» Provided entries:
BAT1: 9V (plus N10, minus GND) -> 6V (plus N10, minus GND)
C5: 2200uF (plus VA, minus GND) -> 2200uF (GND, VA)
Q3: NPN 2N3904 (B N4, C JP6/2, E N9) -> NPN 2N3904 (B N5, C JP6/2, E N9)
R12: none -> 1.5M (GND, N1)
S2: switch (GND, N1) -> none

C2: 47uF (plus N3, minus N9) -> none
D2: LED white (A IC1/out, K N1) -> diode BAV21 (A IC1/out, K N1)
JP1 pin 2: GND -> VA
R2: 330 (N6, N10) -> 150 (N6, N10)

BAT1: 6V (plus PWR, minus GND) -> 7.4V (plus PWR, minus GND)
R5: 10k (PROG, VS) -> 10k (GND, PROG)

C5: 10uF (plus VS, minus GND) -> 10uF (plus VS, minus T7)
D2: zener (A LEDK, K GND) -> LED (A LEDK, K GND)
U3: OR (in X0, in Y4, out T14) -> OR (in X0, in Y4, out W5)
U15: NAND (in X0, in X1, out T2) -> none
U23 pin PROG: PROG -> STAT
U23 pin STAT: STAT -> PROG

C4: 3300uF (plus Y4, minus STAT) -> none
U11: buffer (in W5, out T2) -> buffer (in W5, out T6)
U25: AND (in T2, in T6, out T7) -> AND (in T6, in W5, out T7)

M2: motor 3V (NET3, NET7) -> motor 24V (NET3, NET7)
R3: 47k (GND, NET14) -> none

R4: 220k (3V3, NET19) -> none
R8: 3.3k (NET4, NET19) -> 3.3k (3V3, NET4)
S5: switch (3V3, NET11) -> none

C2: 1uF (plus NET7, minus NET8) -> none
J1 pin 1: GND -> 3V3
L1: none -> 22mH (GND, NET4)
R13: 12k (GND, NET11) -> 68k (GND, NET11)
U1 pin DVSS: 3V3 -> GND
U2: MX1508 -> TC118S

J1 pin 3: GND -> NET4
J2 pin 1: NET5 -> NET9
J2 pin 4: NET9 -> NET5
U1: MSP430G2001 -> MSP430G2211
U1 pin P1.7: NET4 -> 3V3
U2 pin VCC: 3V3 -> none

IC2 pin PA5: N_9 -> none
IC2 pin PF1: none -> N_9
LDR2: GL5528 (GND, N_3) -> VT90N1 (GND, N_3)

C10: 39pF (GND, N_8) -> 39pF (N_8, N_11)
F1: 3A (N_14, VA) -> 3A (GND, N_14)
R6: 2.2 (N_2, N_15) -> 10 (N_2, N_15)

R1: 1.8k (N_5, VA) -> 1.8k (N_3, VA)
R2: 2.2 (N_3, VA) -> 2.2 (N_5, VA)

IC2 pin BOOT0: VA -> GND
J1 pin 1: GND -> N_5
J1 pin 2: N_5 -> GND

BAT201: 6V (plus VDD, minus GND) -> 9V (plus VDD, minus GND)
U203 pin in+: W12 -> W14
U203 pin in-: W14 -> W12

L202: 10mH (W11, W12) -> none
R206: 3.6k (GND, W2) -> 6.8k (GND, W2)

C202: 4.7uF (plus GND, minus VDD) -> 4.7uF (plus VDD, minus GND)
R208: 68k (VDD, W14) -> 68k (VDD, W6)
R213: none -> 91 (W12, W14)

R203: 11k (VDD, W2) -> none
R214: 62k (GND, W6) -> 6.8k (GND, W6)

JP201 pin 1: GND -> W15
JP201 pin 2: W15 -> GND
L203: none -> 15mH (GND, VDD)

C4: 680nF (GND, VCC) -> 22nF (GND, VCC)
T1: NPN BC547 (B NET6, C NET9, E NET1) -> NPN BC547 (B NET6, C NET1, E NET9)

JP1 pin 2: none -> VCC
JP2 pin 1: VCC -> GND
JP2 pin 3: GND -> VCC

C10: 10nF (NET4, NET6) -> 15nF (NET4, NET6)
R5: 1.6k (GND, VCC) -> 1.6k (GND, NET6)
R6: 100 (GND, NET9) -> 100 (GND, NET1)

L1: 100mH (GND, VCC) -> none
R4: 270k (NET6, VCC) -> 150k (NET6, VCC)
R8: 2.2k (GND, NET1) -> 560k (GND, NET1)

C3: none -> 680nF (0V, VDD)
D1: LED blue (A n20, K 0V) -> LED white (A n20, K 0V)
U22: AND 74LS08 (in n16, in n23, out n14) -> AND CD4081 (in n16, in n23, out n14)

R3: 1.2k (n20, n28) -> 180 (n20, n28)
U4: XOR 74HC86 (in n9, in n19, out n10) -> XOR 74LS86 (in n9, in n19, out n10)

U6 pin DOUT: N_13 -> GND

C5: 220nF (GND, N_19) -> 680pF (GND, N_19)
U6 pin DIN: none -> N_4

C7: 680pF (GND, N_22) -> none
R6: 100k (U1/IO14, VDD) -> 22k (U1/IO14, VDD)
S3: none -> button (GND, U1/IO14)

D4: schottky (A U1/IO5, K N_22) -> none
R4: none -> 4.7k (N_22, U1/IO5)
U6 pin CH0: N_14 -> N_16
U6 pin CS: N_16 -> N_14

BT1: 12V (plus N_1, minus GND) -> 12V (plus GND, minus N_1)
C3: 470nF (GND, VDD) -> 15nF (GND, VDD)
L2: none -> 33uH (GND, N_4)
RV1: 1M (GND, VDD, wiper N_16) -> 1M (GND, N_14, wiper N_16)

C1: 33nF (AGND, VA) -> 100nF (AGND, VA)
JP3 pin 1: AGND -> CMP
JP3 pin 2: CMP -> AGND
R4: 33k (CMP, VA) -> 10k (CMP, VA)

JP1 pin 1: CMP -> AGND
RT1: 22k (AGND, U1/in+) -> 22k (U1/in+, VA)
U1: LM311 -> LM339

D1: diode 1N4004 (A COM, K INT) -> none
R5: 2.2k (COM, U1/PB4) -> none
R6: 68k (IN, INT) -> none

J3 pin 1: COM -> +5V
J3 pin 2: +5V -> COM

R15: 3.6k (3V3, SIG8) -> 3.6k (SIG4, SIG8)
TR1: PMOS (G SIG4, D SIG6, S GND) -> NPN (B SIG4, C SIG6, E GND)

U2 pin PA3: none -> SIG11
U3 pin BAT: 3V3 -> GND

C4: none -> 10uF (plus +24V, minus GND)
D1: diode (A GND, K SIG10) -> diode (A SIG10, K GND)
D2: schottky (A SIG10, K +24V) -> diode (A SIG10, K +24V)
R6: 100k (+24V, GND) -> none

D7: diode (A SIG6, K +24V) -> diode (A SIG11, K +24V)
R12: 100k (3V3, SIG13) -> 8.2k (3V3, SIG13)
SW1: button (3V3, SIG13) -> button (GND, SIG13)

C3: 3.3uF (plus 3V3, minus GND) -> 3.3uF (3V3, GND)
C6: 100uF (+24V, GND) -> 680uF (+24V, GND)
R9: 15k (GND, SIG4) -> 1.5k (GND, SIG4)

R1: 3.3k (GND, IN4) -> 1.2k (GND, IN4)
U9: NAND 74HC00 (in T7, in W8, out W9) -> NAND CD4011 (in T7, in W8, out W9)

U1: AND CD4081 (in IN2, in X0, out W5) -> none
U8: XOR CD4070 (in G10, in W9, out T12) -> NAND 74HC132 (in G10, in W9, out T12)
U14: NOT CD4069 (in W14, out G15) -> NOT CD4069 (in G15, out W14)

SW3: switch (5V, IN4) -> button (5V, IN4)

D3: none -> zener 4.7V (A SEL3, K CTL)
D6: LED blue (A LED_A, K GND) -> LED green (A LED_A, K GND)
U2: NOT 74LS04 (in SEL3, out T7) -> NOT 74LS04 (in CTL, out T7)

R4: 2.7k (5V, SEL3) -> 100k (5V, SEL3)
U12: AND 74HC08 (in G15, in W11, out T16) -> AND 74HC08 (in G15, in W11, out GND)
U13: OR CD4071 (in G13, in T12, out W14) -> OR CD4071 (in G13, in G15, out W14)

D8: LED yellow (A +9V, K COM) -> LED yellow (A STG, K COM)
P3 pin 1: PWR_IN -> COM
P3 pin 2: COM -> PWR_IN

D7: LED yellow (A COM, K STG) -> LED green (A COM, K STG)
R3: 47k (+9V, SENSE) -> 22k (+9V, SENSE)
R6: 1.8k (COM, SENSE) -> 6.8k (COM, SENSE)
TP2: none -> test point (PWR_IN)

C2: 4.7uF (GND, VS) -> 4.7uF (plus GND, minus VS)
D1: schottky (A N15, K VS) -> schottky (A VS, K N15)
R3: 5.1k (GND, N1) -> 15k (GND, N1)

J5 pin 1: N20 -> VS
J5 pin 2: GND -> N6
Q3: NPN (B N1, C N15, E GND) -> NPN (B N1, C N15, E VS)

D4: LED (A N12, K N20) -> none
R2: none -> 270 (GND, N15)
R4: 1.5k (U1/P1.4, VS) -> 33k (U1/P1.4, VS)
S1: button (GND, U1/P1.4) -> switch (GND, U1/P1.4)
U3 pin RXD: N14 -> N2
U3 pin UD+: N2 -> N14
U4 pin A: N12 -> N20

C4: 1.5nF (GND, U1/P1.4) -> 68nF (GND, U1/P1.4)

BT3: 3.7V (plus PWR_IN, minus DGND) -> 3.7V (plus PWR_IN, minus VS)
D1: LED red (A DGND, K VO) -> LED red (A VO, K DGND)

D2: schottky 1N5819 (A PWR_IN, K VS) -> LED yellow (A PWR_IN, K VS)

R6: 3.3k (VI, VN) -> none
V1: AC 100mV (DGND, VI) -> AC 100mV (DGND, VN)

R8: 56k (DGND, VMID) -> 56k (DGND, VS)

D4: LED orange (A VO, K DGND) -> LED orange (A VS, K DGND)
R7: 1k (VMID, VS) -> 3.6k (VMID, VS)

» Problem: Starting at the line that contains "R6: 100k (+24V, GND) -> none" and stopping after the line that contains "C4: 1.5nF (GND, U1/P1.4)", write out every line exactly as it appears above, and no other line.

» The answer:
R6: 100k (+24V, GND) -> none

D7: diode (A SIG6, K +24V) -> diode (A SIG11, K +24V)
R12: 100k (3V3, SIG13) -> 8.2k (3V3, SIG13)
SW1: button (3V3, SIG13) -> button (GND, SIG13)

C3: 3.3uF (plus 3V3, minus GND) -> 3.3uF (3V3, GND)
C6: 100uF (+24V, GND) -> 680uF (+24V, GND)
R9: 15k (GND, SIG4) -> 1.5k (GND, SIG4)

R1: 3.3k (GND, IN4) -> 1.2k (GND, IN4)
U9: NAND 74HC00 (in T7, in W8, out W9) -> NAND CD4011 (in T7, in W8, out W9)

U1: AND CD4081 (in IN2, in X0, out W5) -> none
U8: XOR CD4070 (in G10, in W9, out T12) -> NAND 74HC132 (in G10, in W9, out T12)
U14: NOT CD4069 (in W14, out G15) -> NOT CD4069 (in G15, out W14)

SW3: switch (5V, IN4) -> button (5V, IN4)

D3: none -> zener 4.7V (A SEL3, K CTL)
D6: LED blue (A LED_A, K GND) -> LED green (A LED_A, K GND)
U2: NOT 74LS04 (in SEL3, out T7) -> NOT 74LS04 (in CTL, out T7)

R4: 2.7k (5V, SEL3) -> 100k (5V, SEL3)
U12: AND 74HC08 (in G15, in W11, out T16) -> AND 74HC08 (in G15, in W11, out GND)
U13: OR CD4071 (in G13, in T12, out W14) -> OR CD4071 (in G13, in G15, out W14)

D8: LED yellow (A +9V, K COM) -> LED yellow (A STG, K COM)
P3 pin 1: PWR_IN -> COM
P3 pin 2: COM -> PWR_IN

D7: LED yellow (A COM, K STG) -> LED green (A COM, K STG)
R3: 47k (+9V, SENSE) -> 22k (+9V, SENSE)
R6: 1.8k (COM, SENSE) -> 6.8k (COM, SENSE)
TP2: none -> test point (PWR_IN)

C2: 4.7uF (GND, VS) -> 4.7uF (plus GND, minus VS)
D1: schottky (A N15, K VS) -> schottky (A VS, K N15)
R3: 5.1k (GND, N1) -> 15k (GND, N1)

J5 pin 1: N20 -> VS
J5 pin 2: GND -> N6
Q3: NPN (B N1, C N15, E GND) -> NPN (B N1, C N15, E VS)

D4: LED (A N12, K N20) -> none
R2: none -> 270 (GND, N15)
R4: 1.5k (U1/P1.4, VS) -> 33k (U1/P1.4, VS)
S1: button (GND, U1/P1.4) -> switch (GND, U1/P1.4)
U3 pin RXD: N14 -> N2
U3 pin UD+: N2 -> N14
U4 pin A: N12 -> N20

C4: 1.5nF (GND, U1/P1.4) -> 68nF (GND, U1/P1.4)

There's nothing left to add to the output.